Problem statement »
The records below need to come back exactly as they are, pictures omitted.

Information supplied »

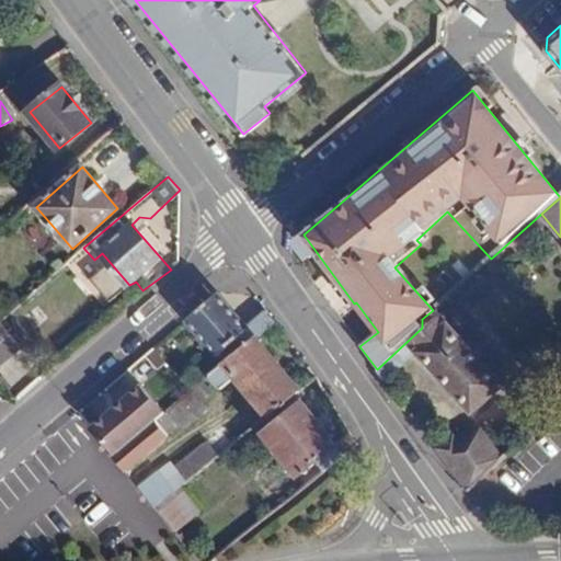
[(217,296),(185,323),(217,359),(219,357),(225,364),(274,321),(267,313),(247,331),(217,296)]
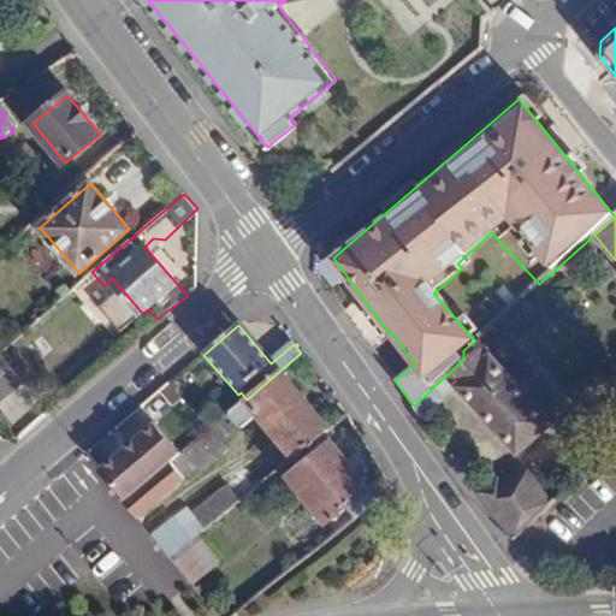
[(551,424),(475,341),(463,350),(463,360),(414,406),(422,416),(439,404),(456,388),(517,455),(551,424)]
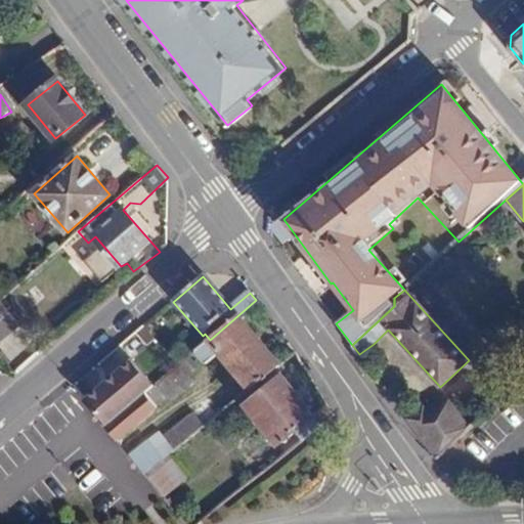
[(0,300),(0,341),(20,324),(0,300)]
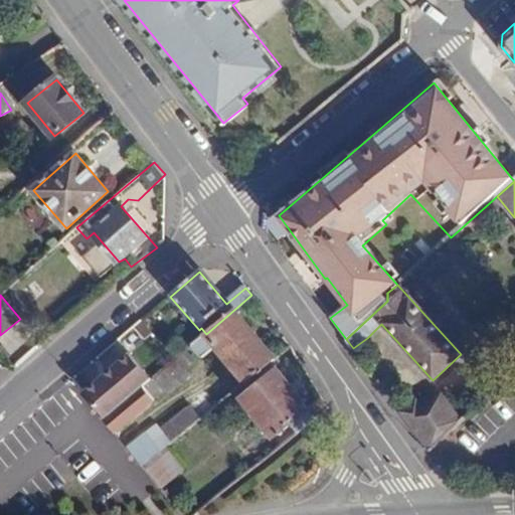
[(254,299),(251,295),(206,334),(189,348),(200,361),(216,348),(244,383),(269,363),(275,359),(236,315),(254,299)]
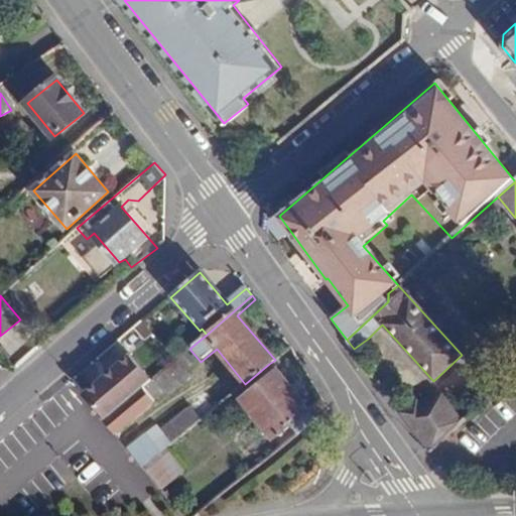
[(130,355),(83,393),(105,420),(143,388),(151,382),(130,355)]
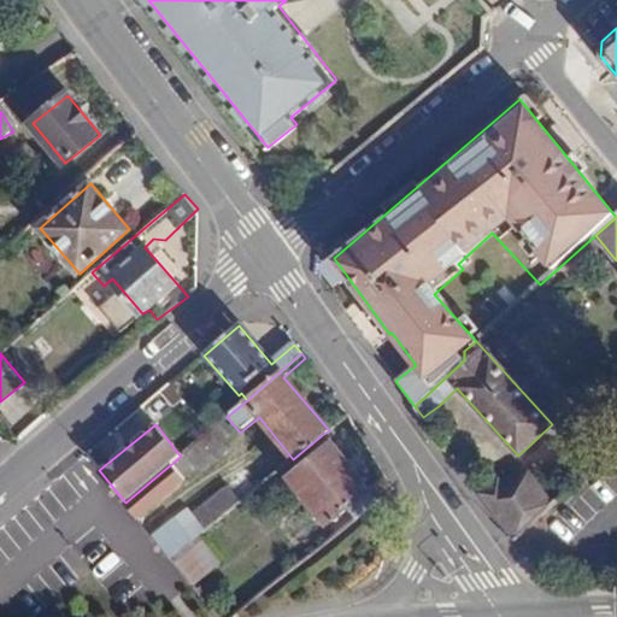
[(330,445),(322,435),(293,459),(301,469),(291,479),(329,524),(348,509),(357,518),(377,501),(366,489),(370,487),(333,442),(330,445)]
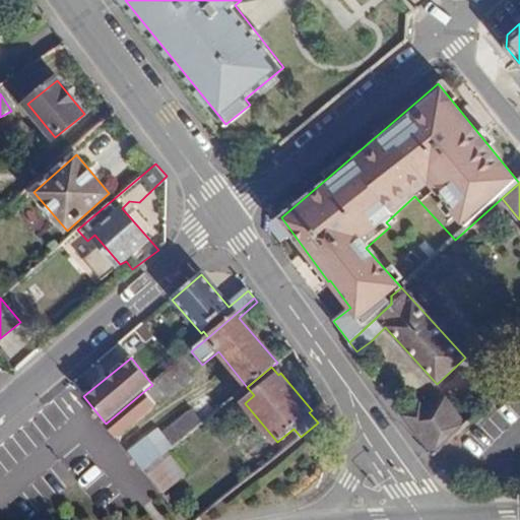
[(155,404),(144,391),(106,424),(117,438),(155,404)]
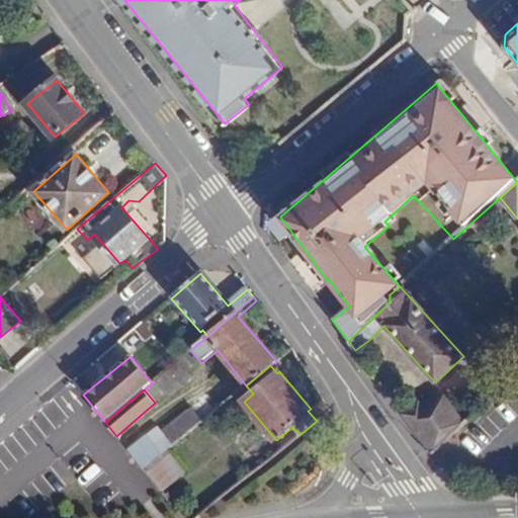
[(418,405),(403,415),(430,452),(462,423),(443,398),(424,413),(418,405)]
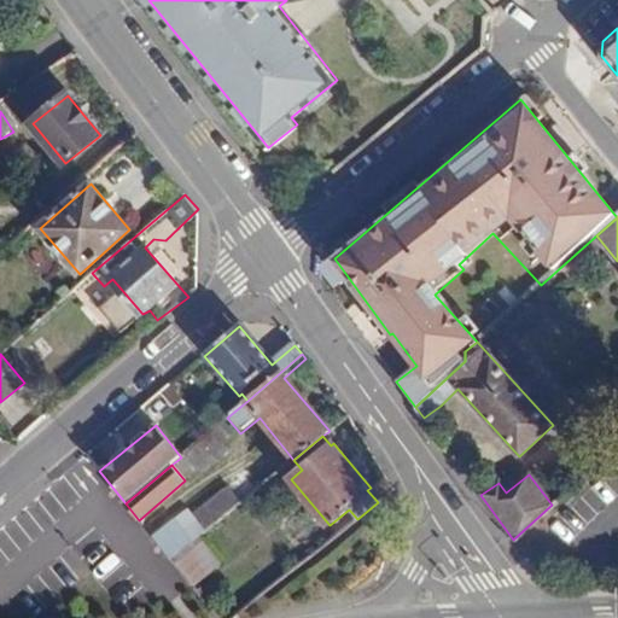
[(193,509),(205,528),(242,503),(229,485),(193,509)]
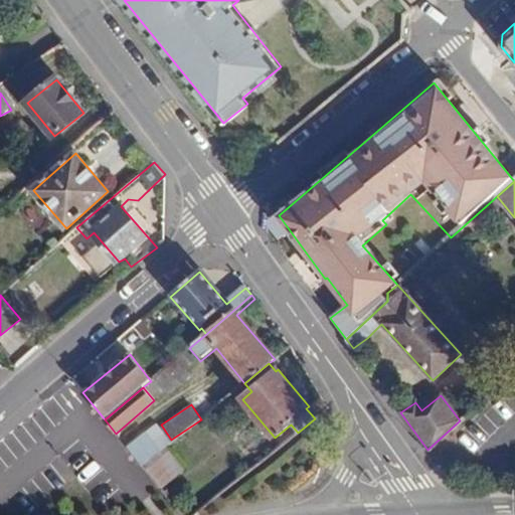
[(172,442),(159,425),(130,450),(143,466),(165,448),(172,442)]
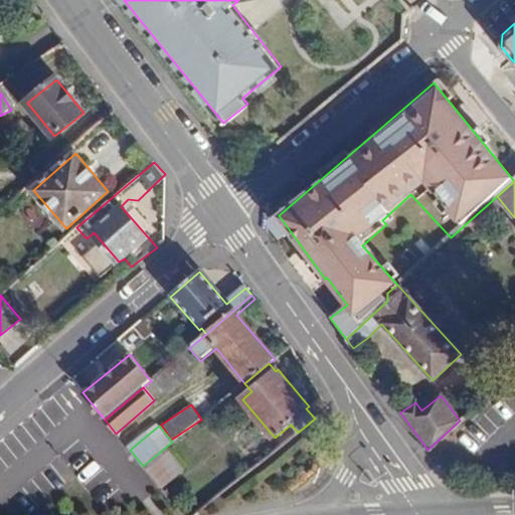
[(186,471),(165,448),(143,466),(162,491),(186,471)]
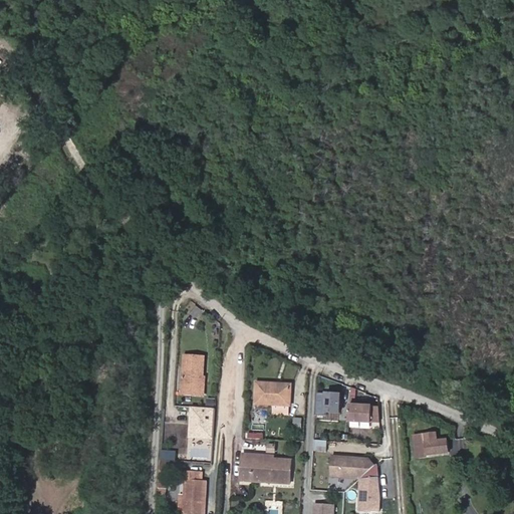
[(185,352),(183,384),(202,387),(203,373),(204,353),(185,352)]
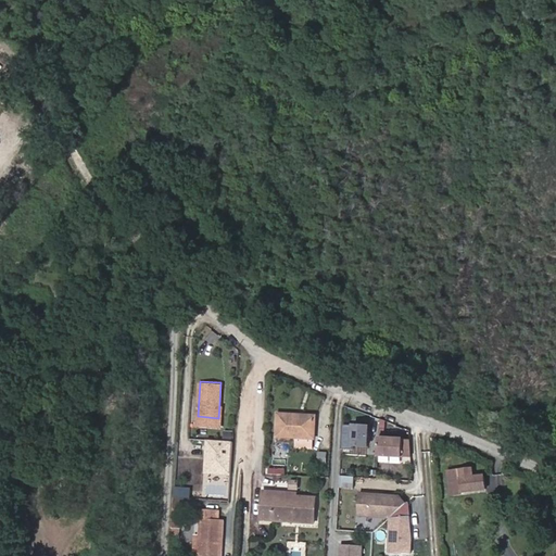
[(198,416),(197,422),(220,425),(222,404),(219,404),(218,418),(198,416)]
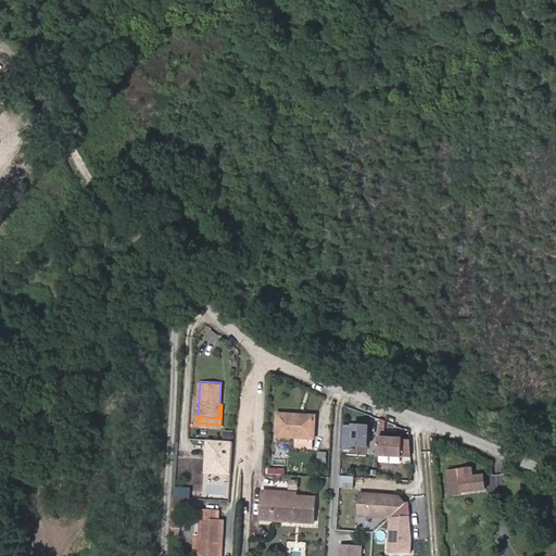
[(299,413),(281,411),(279,433),(294,434),(300,436),(301,416),(298,416),(299,413)]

Completed exercise »
[(217,296),(185,323),(217,359),(219,357),(225,364),(274,321),(267,313),(247,331),(217,296)]
[(551,424),(475,341),(463,350),(463,360),(414,406),(422,416),(439,404),(456,388),(517,455),(551,424)]
[(0,300),(0,341),(20,324),(0,300)]
[(254,299),(251,295),(206,334),(189,348),(200,361),(216,348),(244,383),(269,363),(275,359),(236,315),(254,299)]
[(130,355),(83,393),(105,420),(143,388),(151,382),(130,355)]
[(330,445),(322,435),(293,459),(301,469),(291,479),(329,524),(348,509),(357,518),(377,501),(366,489),(370,487),(333,442),(330,445)]
[(155,404),(144,391),(106,424),(117,438),(155,404)]
[(418,405),(403,415),(430,452),(462,423),(443,398),(424,413),(418,405)]
[(193,509),(205,528),(242,503),(229,485),(193,509)]
[(172,442),(159,425),(130,450),(143,466),(165,448),(172,442)]
[(186,471),(165,448),(143,466),(162,491),(186,471)]
[(185,352),(183,384),(202,387),(203,373),(204,353),(185,352)]
[(198,416),(197,422),(220,425),(222,404),(219,404),(218,418),(198,416)]
[(299,413),(281,411),(279,433),(294,434),(300,436),(301,416),(298,416),(299,413)]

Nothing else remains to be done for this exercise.